▶ Exercise
Keep only the lines that hold the string "blue", filtering out the rest of the entries below.

──────── Records for processing ────────

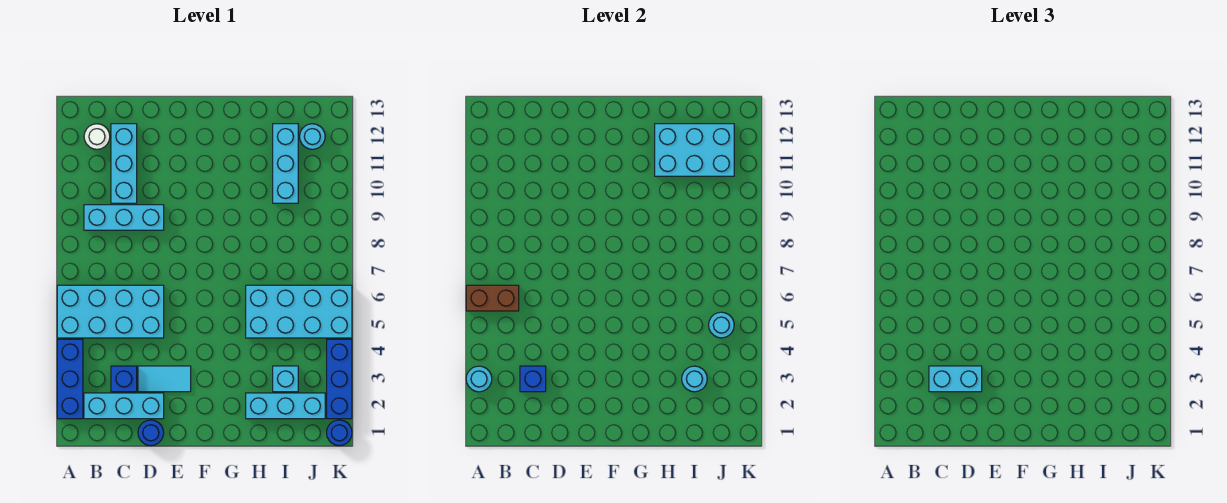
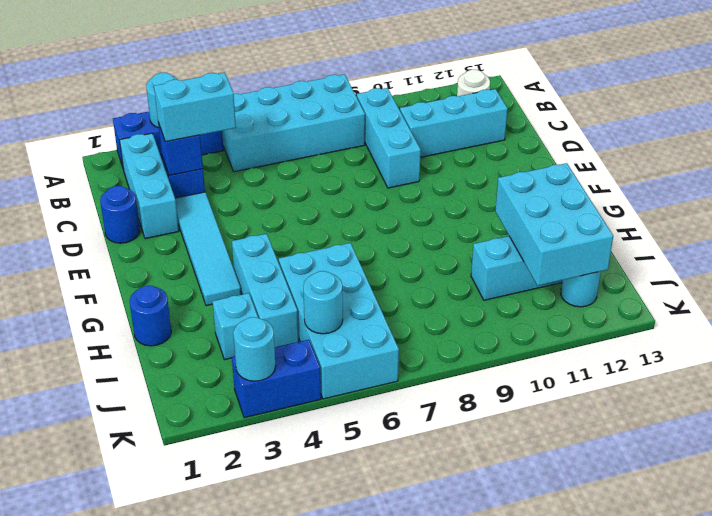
cyan brick A5:D6 level 1 -> cyan brick A5:B8 level 1
brown brick A6:B6 level 2 -> none
cyan brick C3:D3 level 3 -> cyan brick C3:C4 level 3
cyan tile D3:E3 level 1 -> cyan tile D3:G3 level 1
cyan brick H2:J2 level 1 -> cyan brick G4:I4 level 1
cyan round brick I3 level 2 -> cyan round brick K3 level 2
blue round brick K1 level 1 -> blue round brick H1 level 1
blue brick K2:K4 level 1 -> blue brick K3:K4 level 1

────────

▶ Task output
blue round brick K1 level 1 -> blue round brick H1 level 1
blue brick K2:K4 level 1 -> blue brick K3:K4 level 1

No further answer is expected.